======== STORED DATA ========

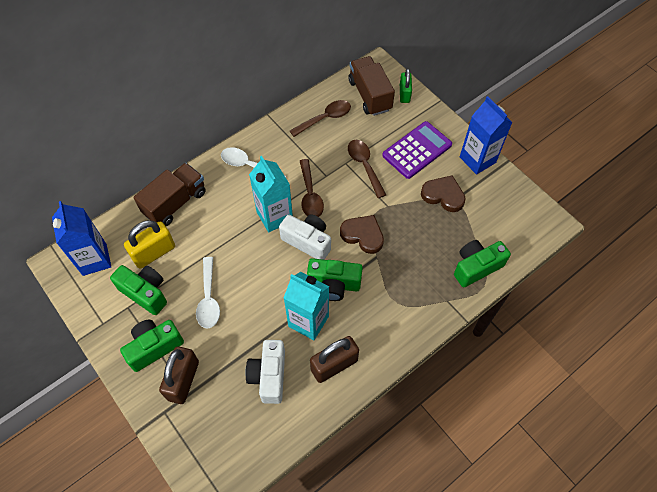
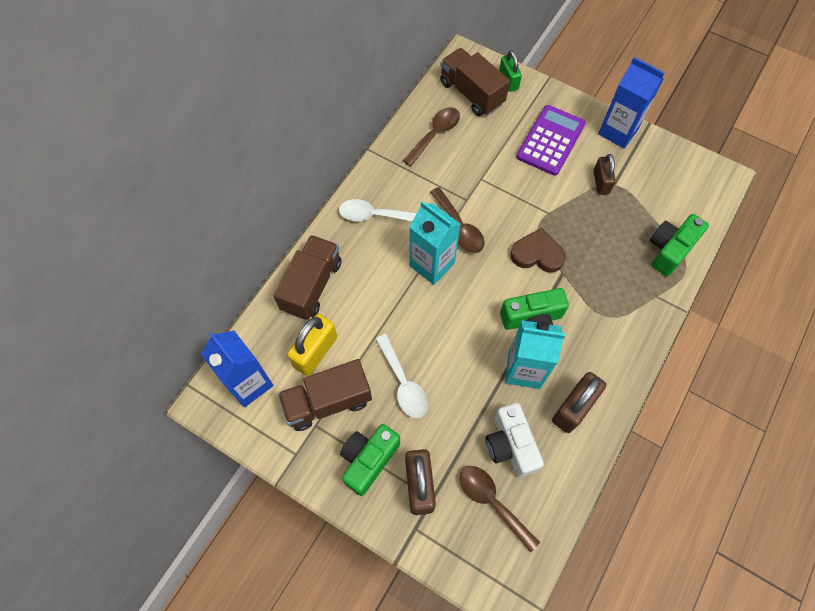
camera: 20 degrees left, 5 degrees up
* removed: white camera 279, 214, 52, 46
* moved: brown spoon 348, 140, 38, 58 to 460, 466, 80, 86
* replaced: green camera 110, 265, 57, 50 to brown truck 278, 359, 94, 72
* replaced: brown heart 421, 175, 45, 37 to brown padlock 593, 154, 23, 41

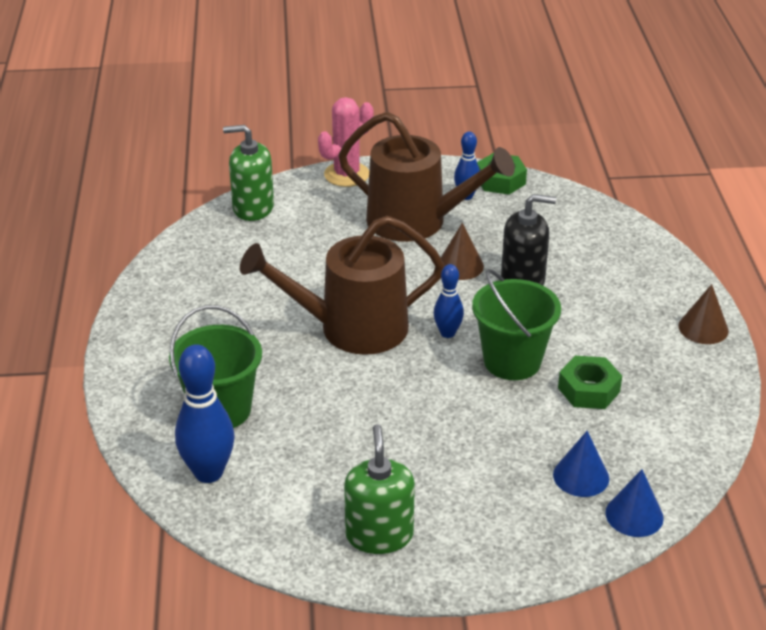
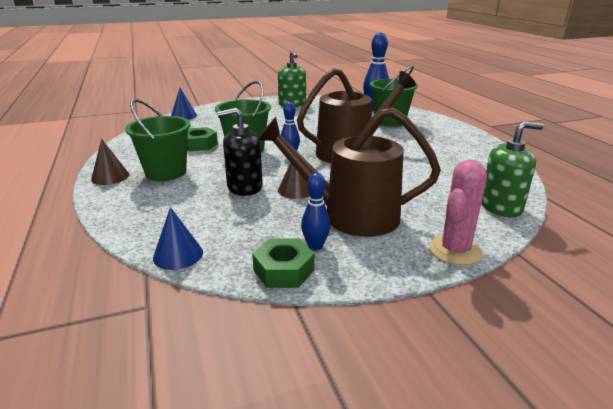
camera: 165 degrees right, 10 degrees down
* added: green bucket 125, 99, 66, 82
* moved: blue cone 553, 431, 56, 66 to 153, 207, 50, 63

========

WORK INSTRUCTION »
Leave the images out and give the rest of the data again exactly.

RESULT OF THE TASK »
camera: 20 degrees left, 5 degrees up
* removed: white camera 279, 214, 52, 46
* moved: brown spoon 348, 140, 38, 58 to 460, 466, 80, 86
* replaced: green camera 110, 265, 57, 50 to brown truck 278, 359, 94, 72
* replaced: brown heart 421, 175, 45, 37 to brown padlock 593, 154, 23, 41

camera: 165 degrees right, 10 degrees down
* added: green bucket 125, 99, 66, 82
* moved: blue cone 553, 431, 56, 66 to 153, 207, 50, 63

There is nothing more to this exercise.